# [Work to complete]
Copy out exactly the lines below that run from the one holding "BUTTON2 pin GND: GND -> none" to the one holding "LIGHT pin GND: GND -> VIN", keeping both of those lines and no others.

# [Listed entries]
______________________________
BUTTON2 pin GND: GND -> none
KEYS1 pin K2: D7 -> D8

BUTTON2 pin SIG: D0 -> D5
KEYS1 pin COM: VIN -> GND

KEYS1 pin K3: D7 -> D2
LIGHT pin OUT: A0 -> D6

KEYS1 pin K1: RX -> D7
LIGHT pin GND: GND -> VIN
______________________________
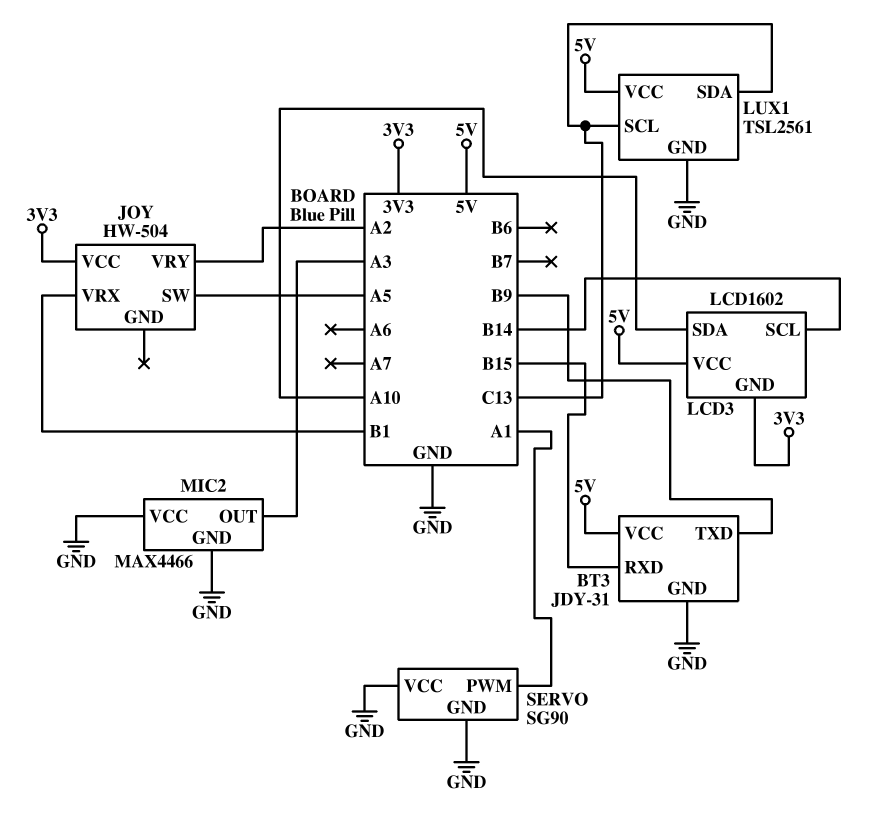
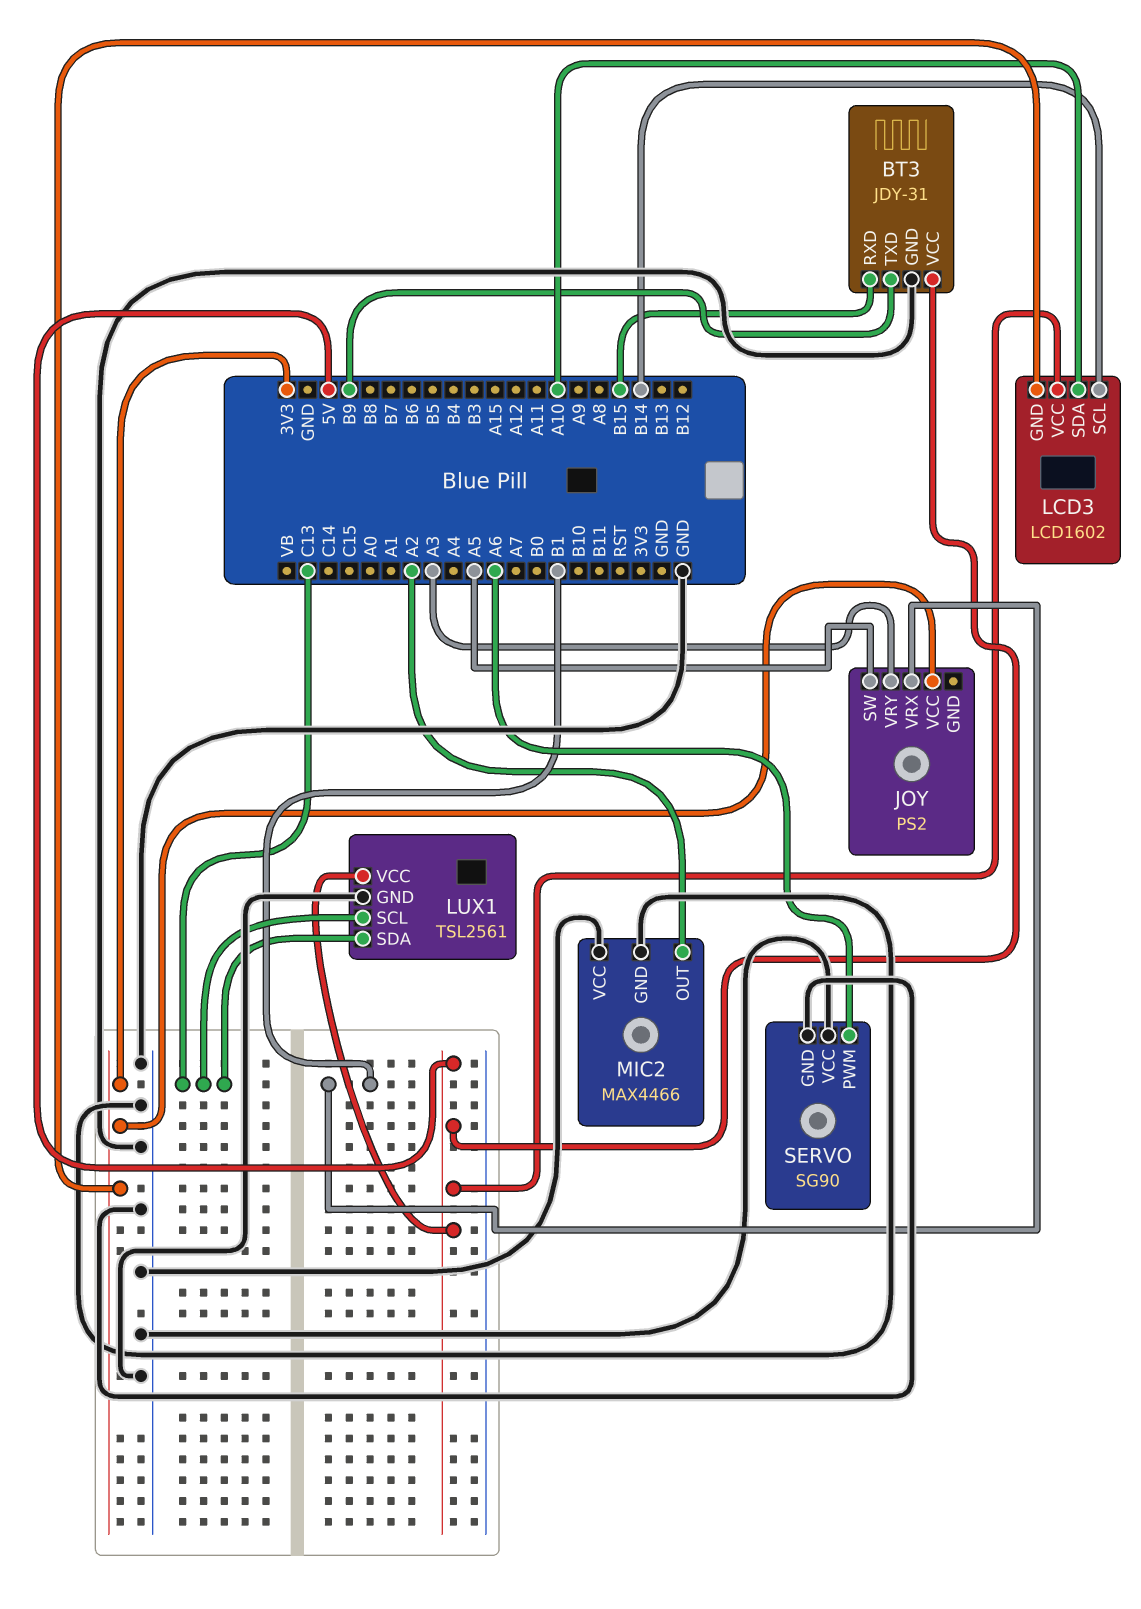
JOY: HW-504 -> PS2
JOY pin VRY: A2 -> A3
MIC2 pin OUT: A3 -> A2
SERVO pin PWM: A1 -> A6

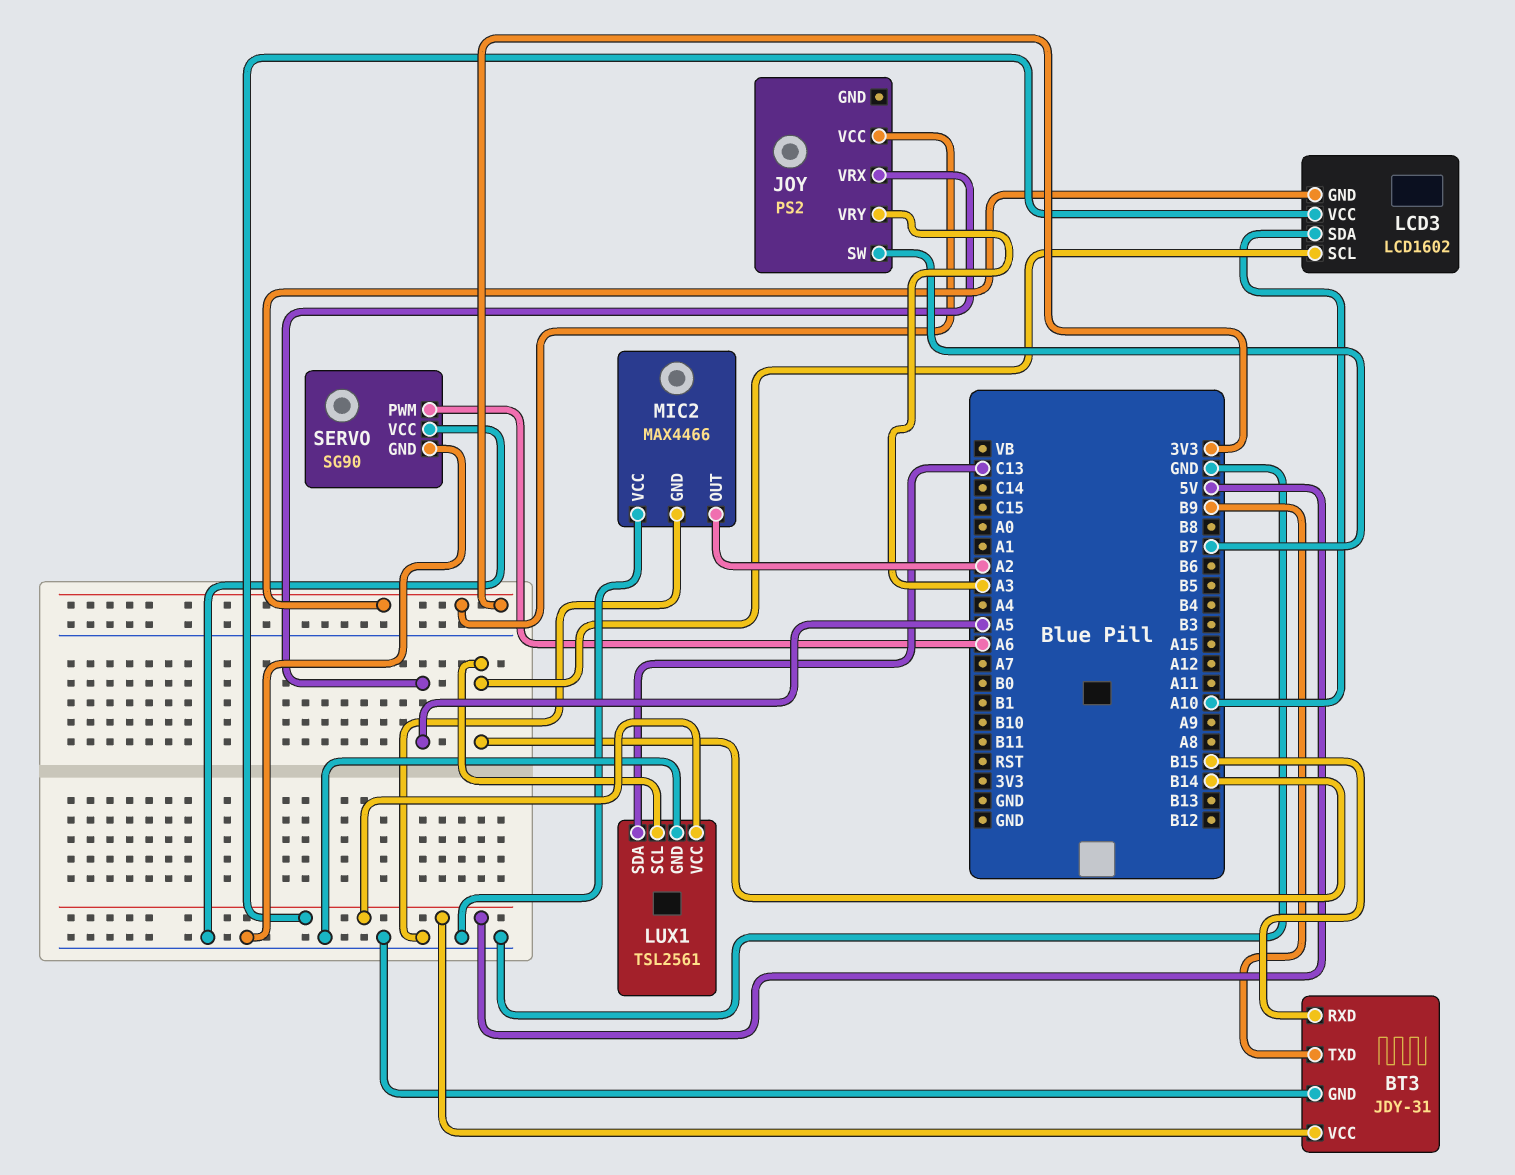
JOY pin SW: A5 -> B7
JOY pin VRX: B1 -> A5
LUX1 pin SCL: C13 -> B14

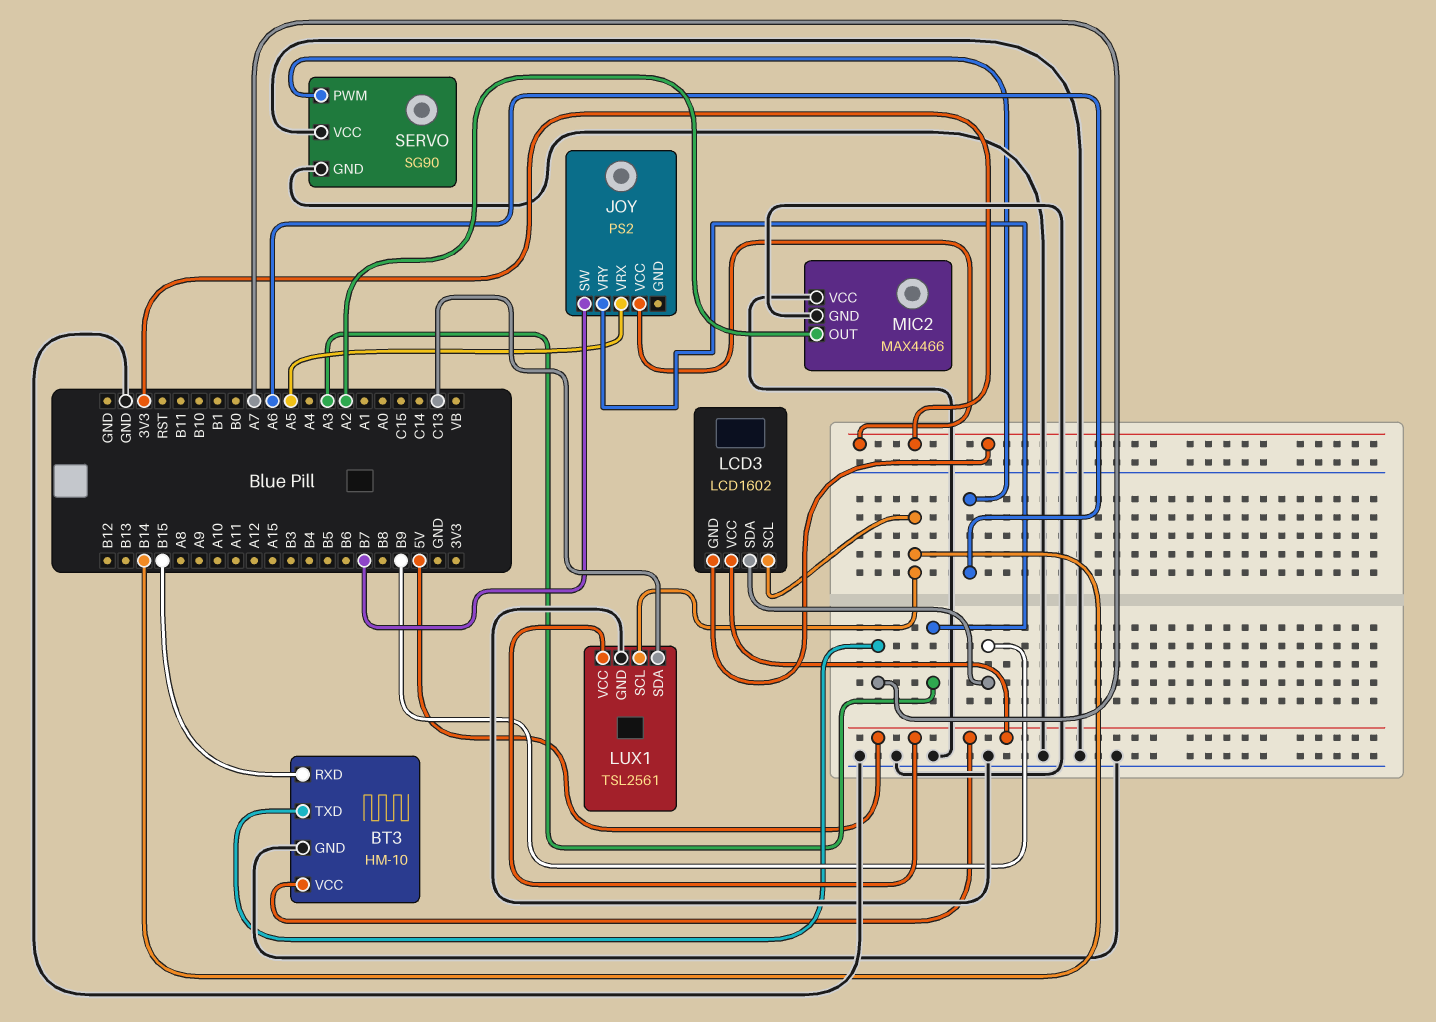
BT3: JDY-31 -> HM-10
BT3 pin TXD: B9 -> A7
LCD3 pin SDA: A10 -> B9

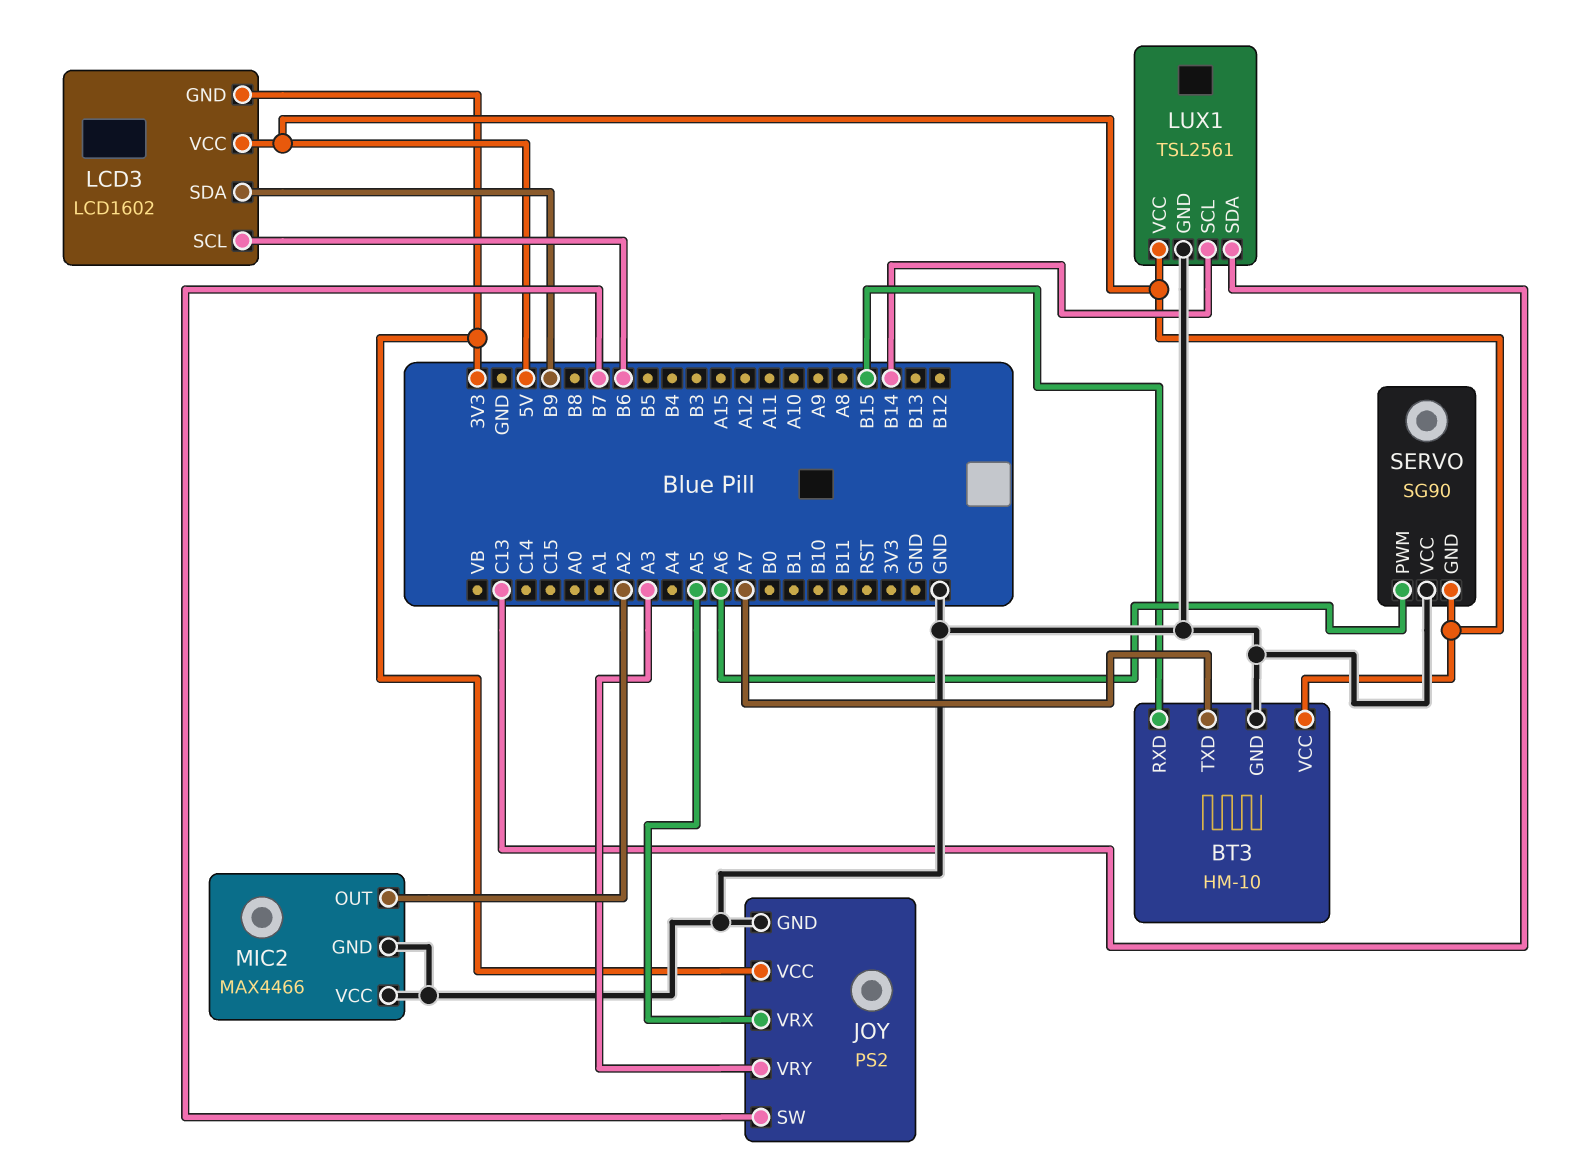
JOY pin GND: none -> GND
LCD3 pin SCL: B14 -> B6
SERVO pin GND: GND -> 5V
______________________________
# [Written response]
BUTTON2 pin GND: GND -> none
KEYS1 pin K2: D7 -> D8

BUTTON2 pin SIG: D0 -> D5
KEYS1 pin COM: VIN -> GND

KEYS1 pin K3: D7 -> D2
LIGHT pin OUT: A0 -> D6

KEYS1 pin K1: RX -> D7
LIGHT pin GND: GND -> VIN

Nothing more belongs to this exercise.